[[ Data open ]]

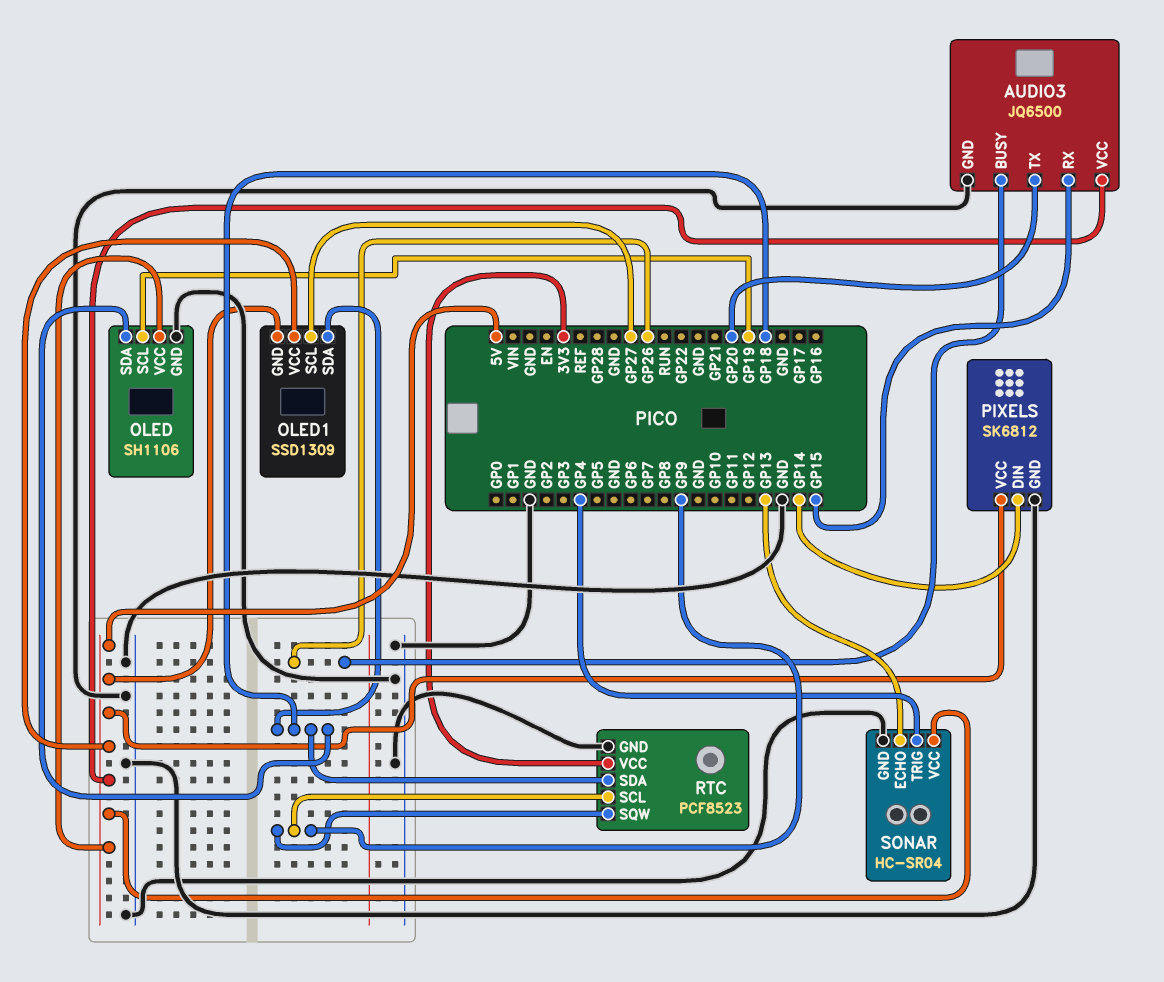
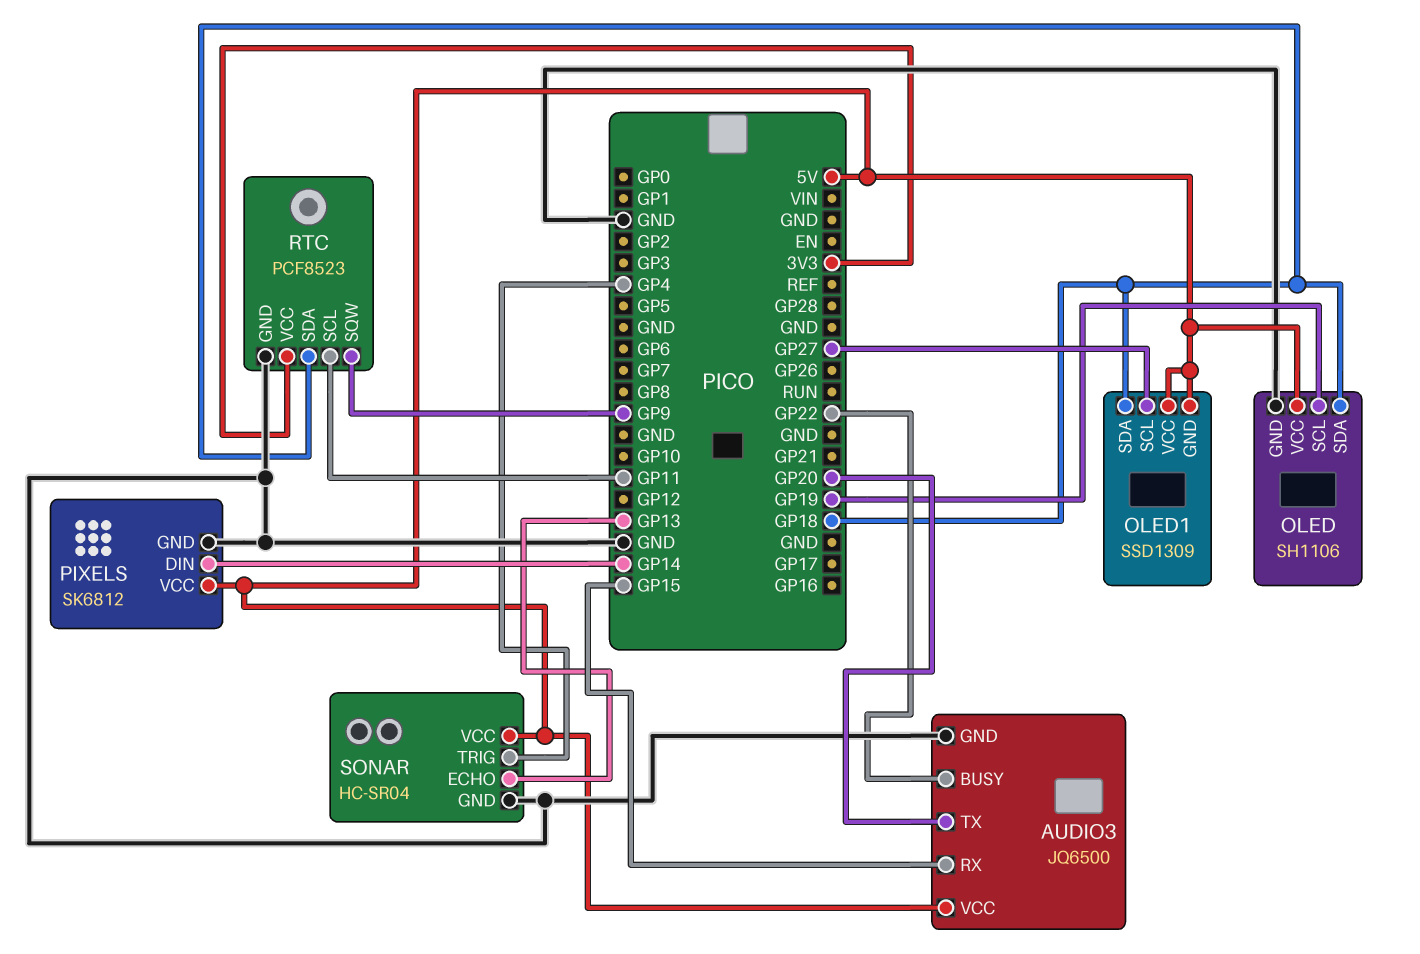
AUDIO3 pin BUSY: GP26 -> GP22
RTC pin SCL: GP9 -> GP11

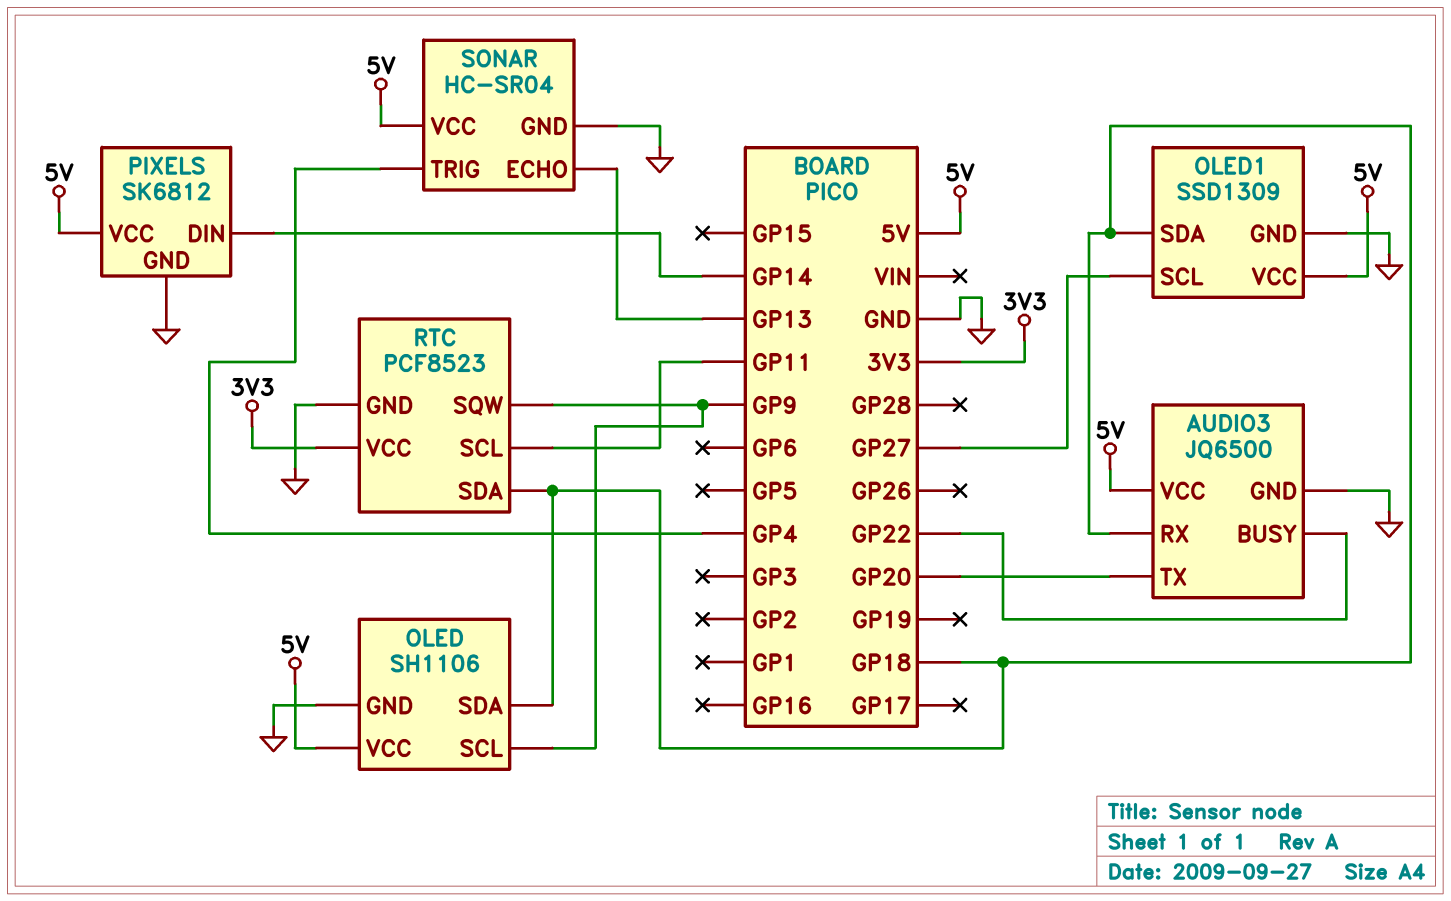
AUDIO3 pin RX: GP15 -> GP18
OLED pin SCL: GP19 -> GP9
OLED1 pin GND: 5V -> GND

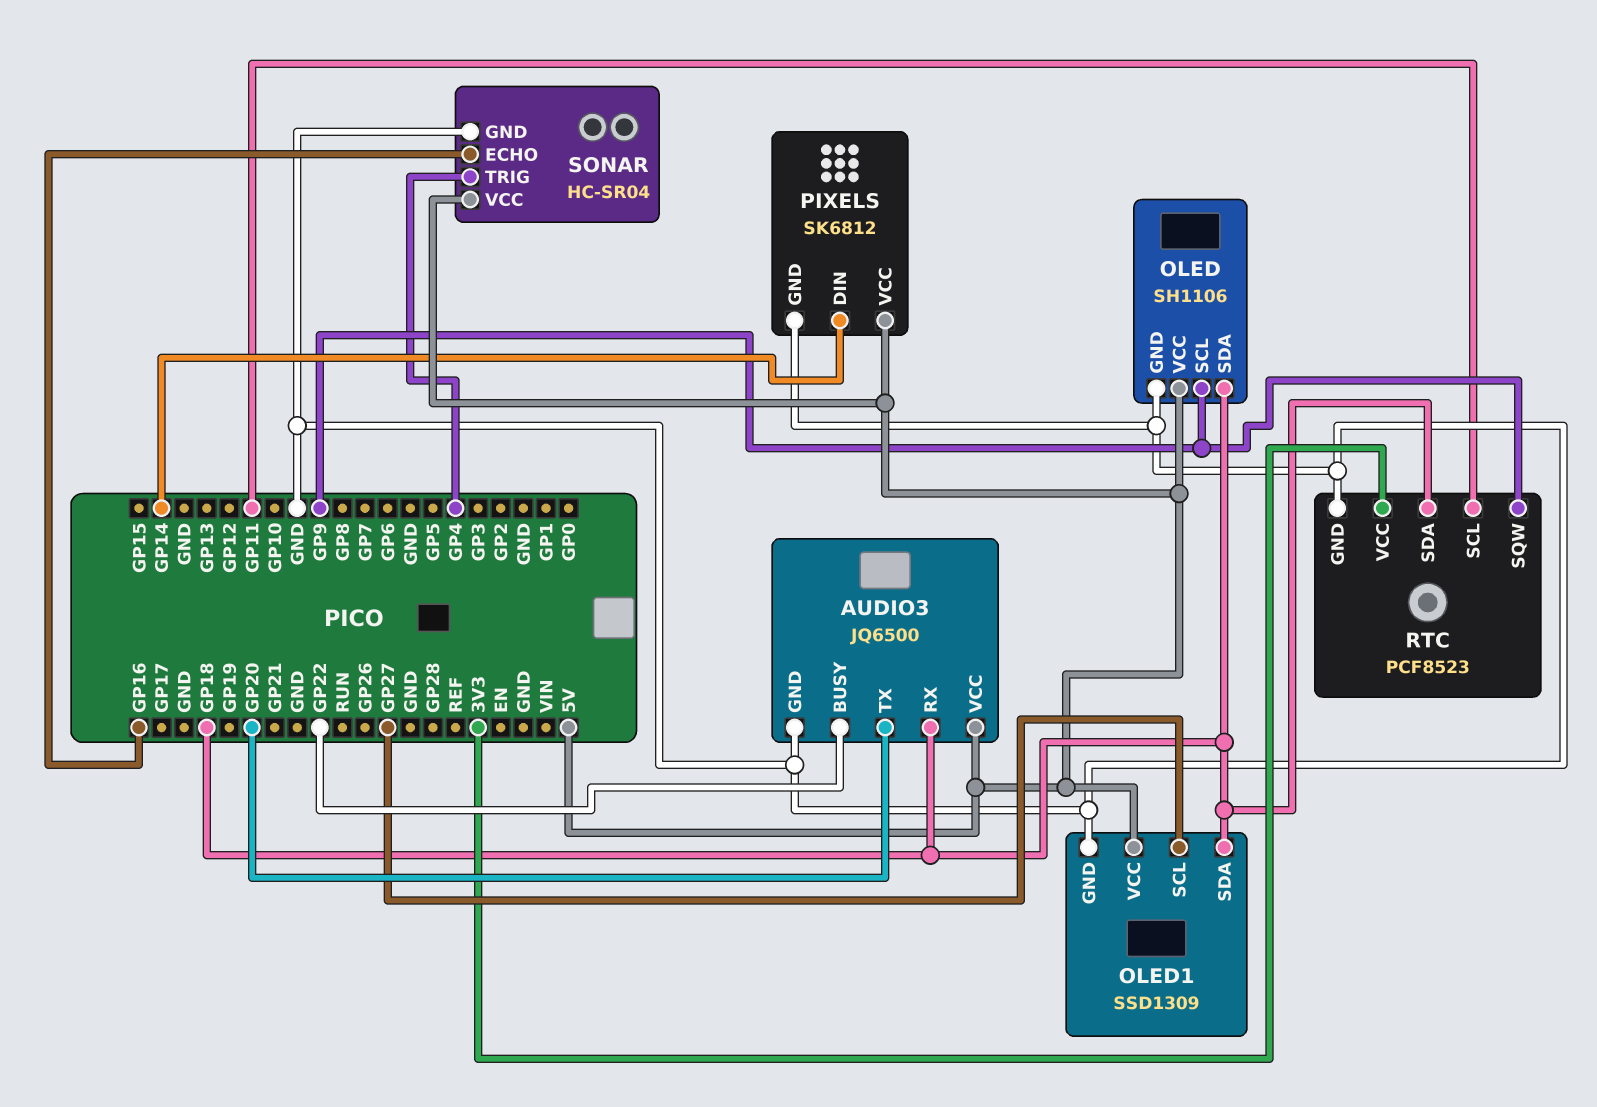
SONAR pin ECHO: GP13 -> GP16

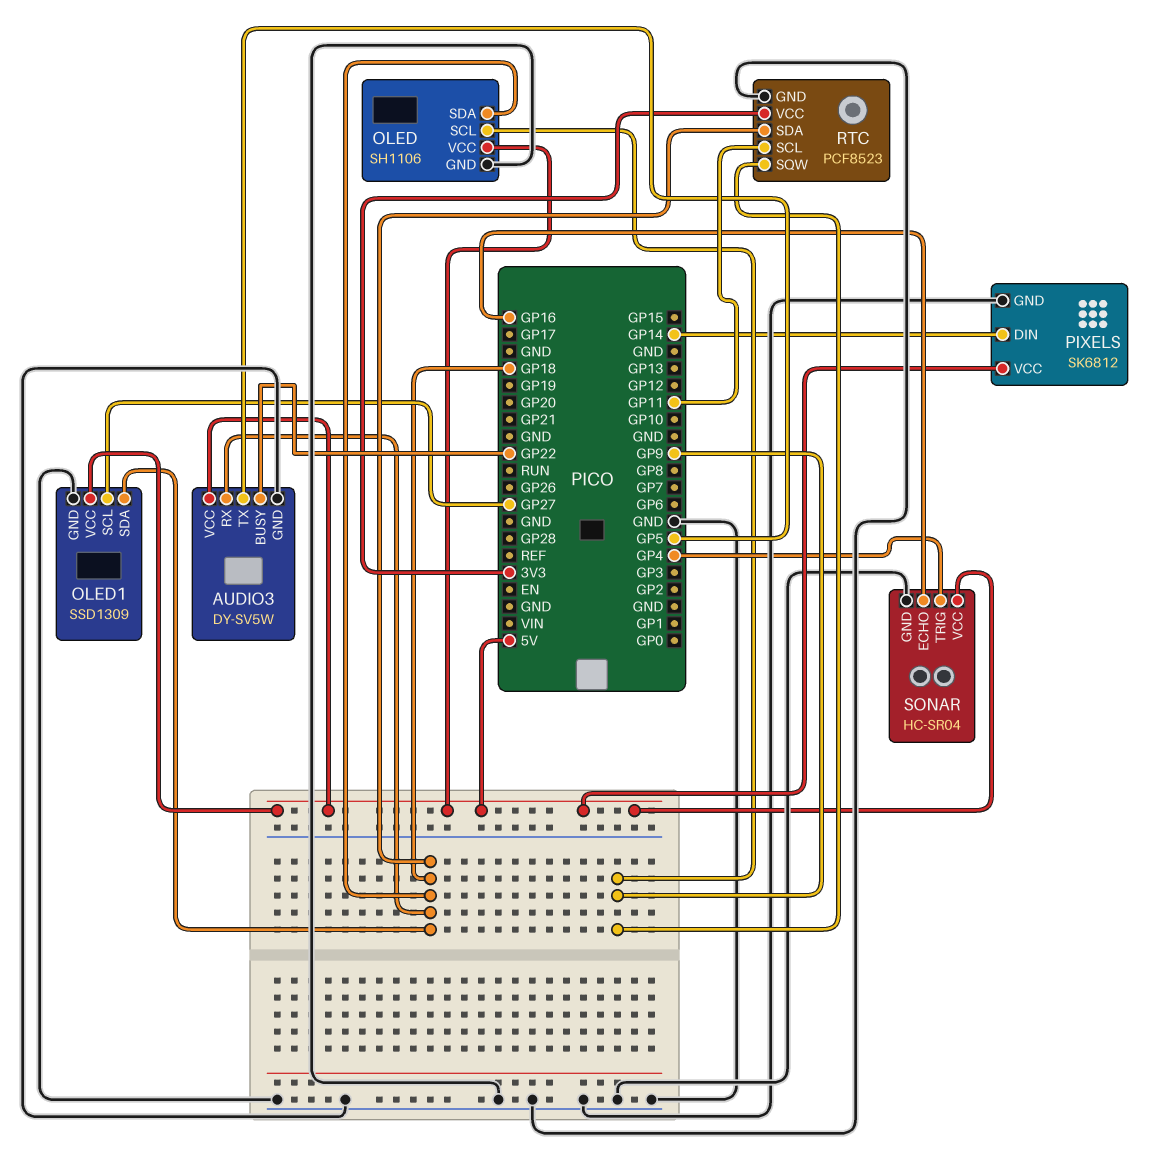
AUDIO3: JQ6500 -> DY-SV5W
AUDIO3 pin TX: GP20 -> GP5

[[ Data closed ]]

Directions: Find the line with "OLED pin SCL: GP19 -> GP9". Reproduce it and every line after it through the last line above exactly, leaving out the pictures.

Completed exercise:
OLED pin SCL: GP19 -> GP9
OLED1 pin GND: 5V -> GND

SONAR pin ECHO: GP13 -> GP16

AUDIO3: JQ6500 -> DY-SV5W
AUDIO3 pin TX: GP20 -> GP5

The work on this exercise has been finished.